ASSIGNMENT
Return all entries precisely as they stand, without the images.

Content revision data
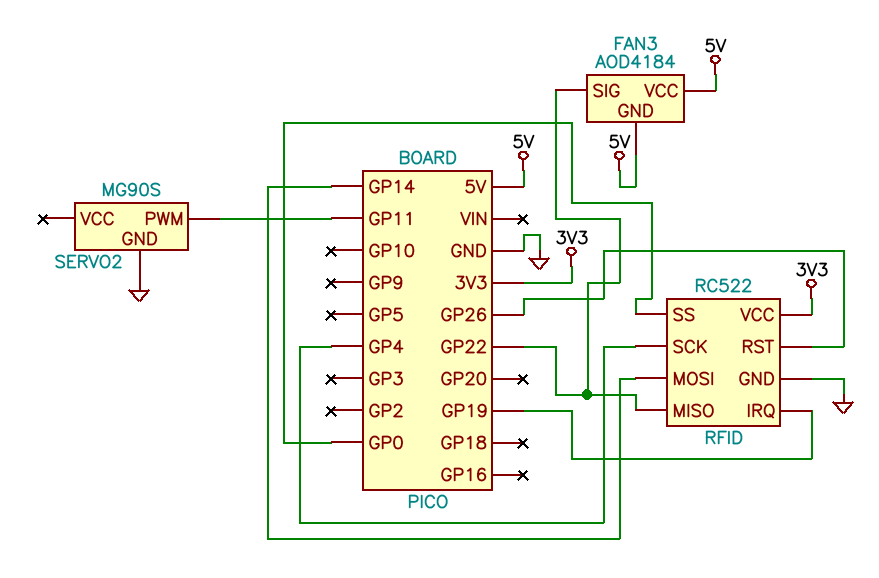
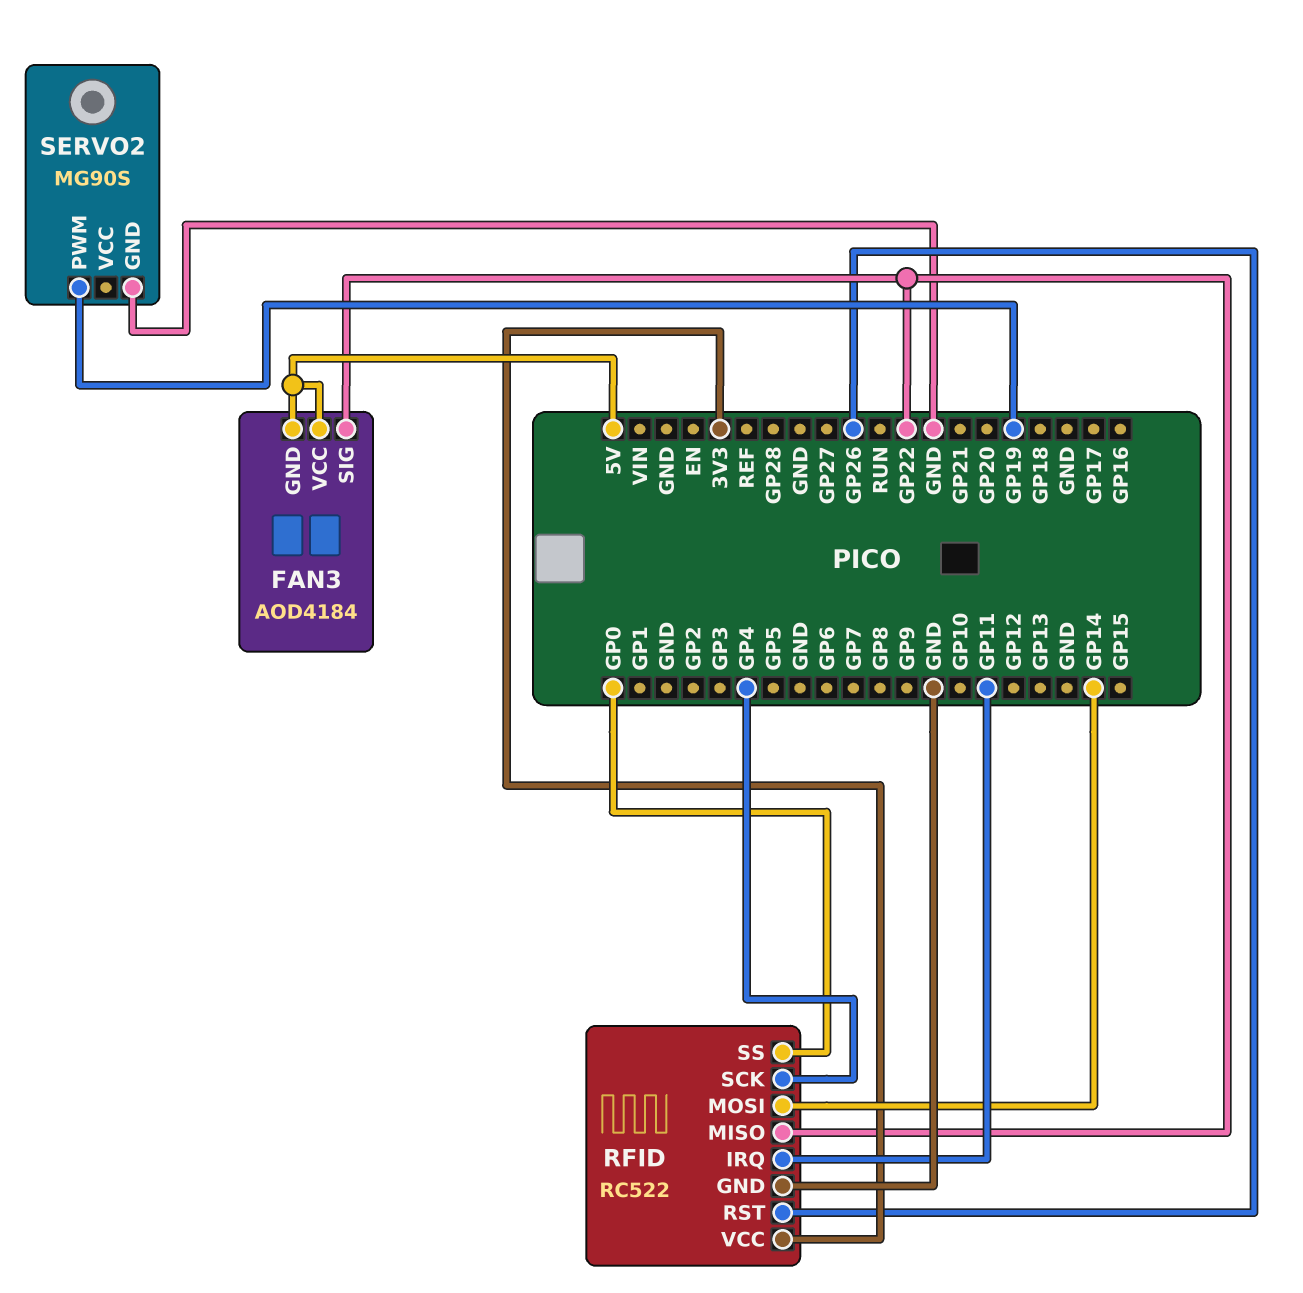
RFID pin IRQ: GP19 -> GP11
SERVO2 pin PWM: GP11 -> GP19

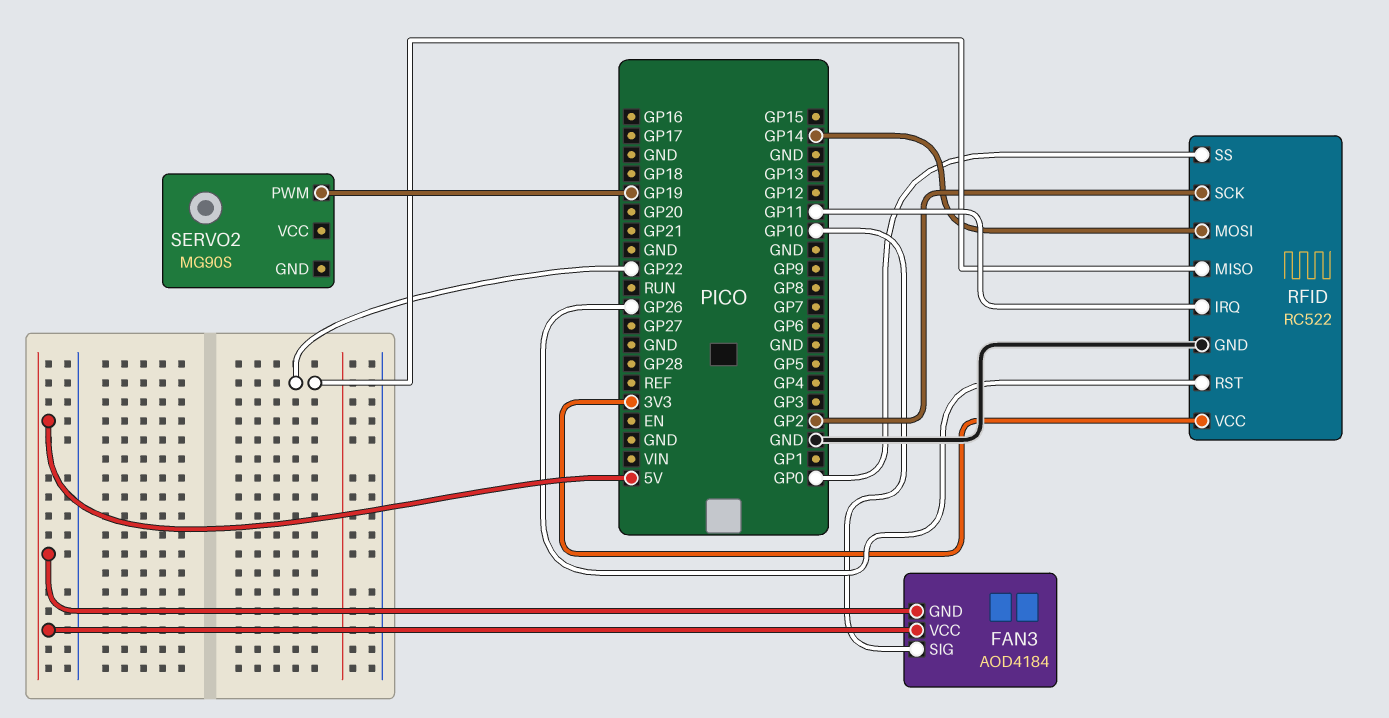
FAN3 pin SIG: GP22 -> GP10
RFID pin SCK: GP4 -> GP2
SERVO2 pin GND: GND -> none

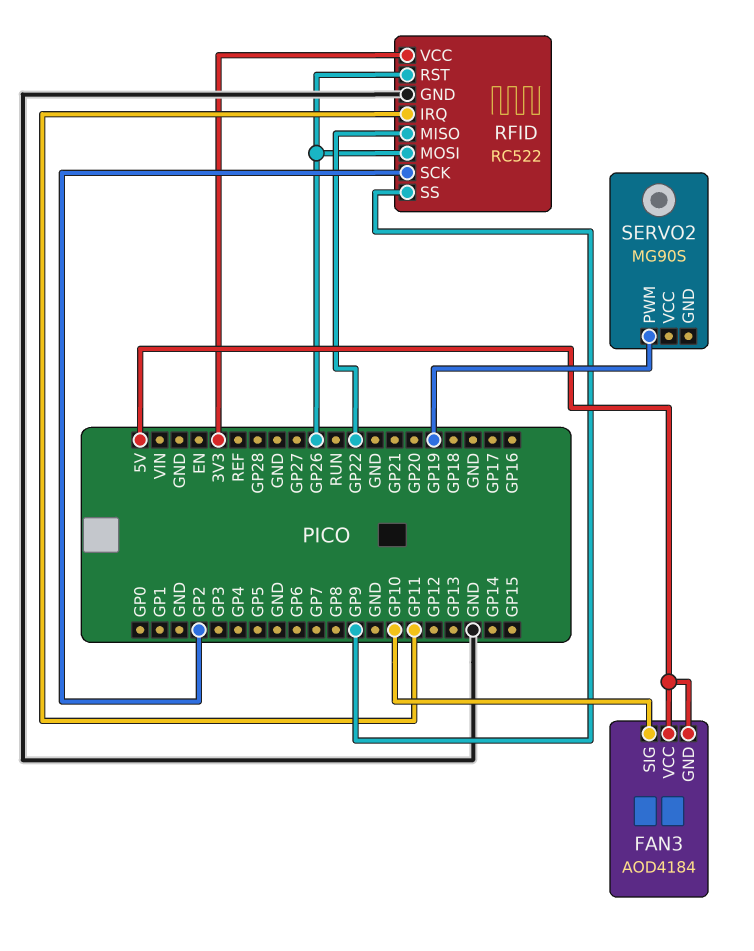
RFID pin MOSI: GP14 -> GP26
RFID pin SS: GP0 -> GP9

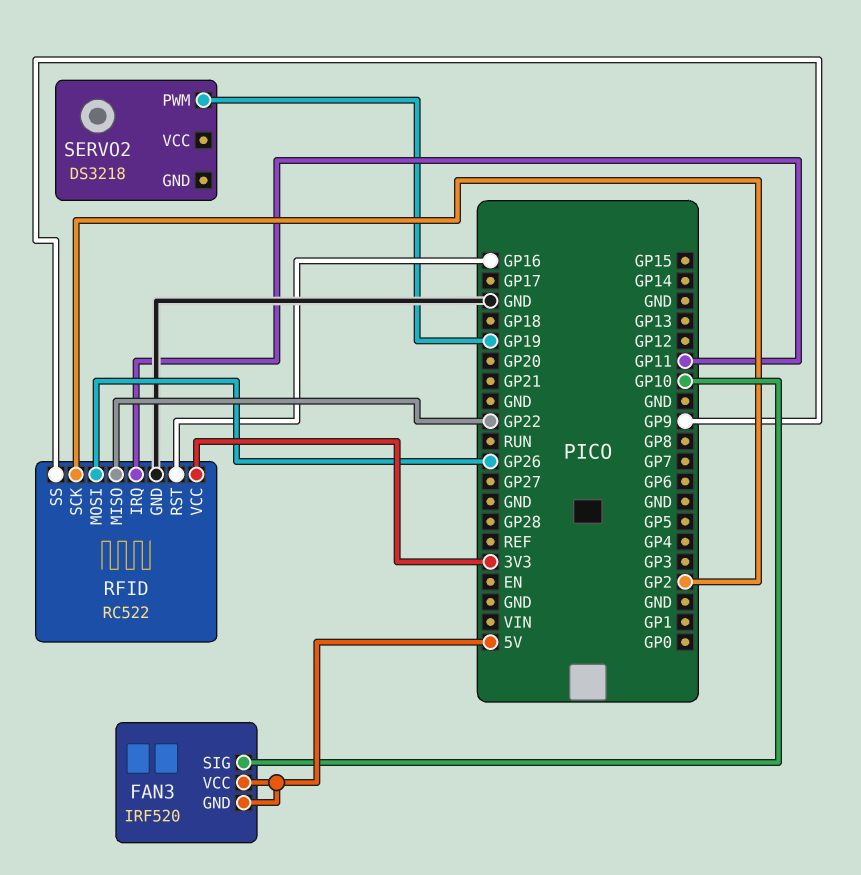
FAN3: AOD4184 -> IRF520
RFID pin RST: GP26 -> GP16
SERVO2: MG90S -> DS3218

OUTPUT
RFID pin IRQ: GP19 -> GP11
SERVO2 pin PWM: GP11 -> GP19

FAN3 pin SIG: GP22 -> GP10
RFID pin SCK: GP4 -> GP2
SERVO2 pin GND: GND -> none

RFID pin MOSI: GP14 -> GP26
RFID pin SS: GP0 -> GP9

FAN3: AOD4184 -> IRF520
RFID pin RST: GP26 -> GP16
SERVO2: MG90S -> DS3218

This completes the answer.